• EXTRACTED MATERIAL
::::

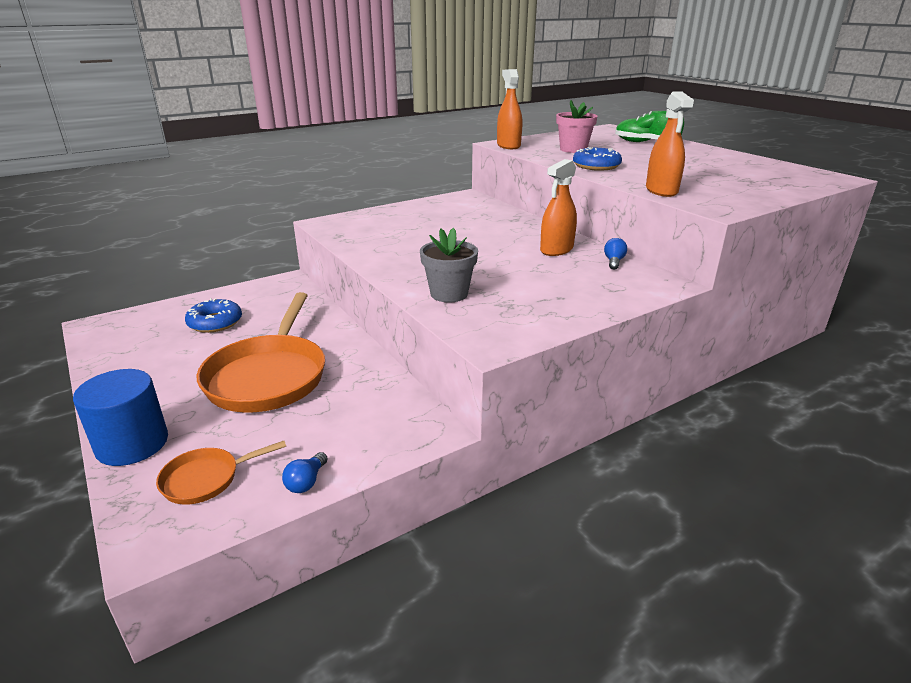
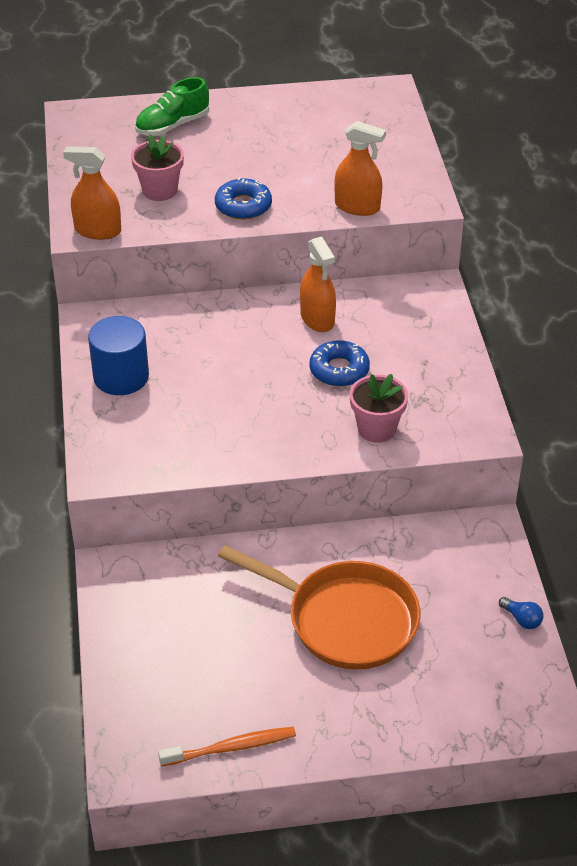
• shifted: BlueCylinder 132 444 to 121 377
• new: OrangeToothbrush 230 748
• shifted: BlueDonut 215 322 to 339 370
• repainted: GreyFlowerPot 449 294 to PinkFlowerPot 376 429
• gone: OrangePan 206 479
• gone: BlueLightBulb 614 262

::::

• WHAT YOU HAVE TO DO
Answer with one number only: how many lines in the listing include "gone".

• WRITTEN SOLUTION
2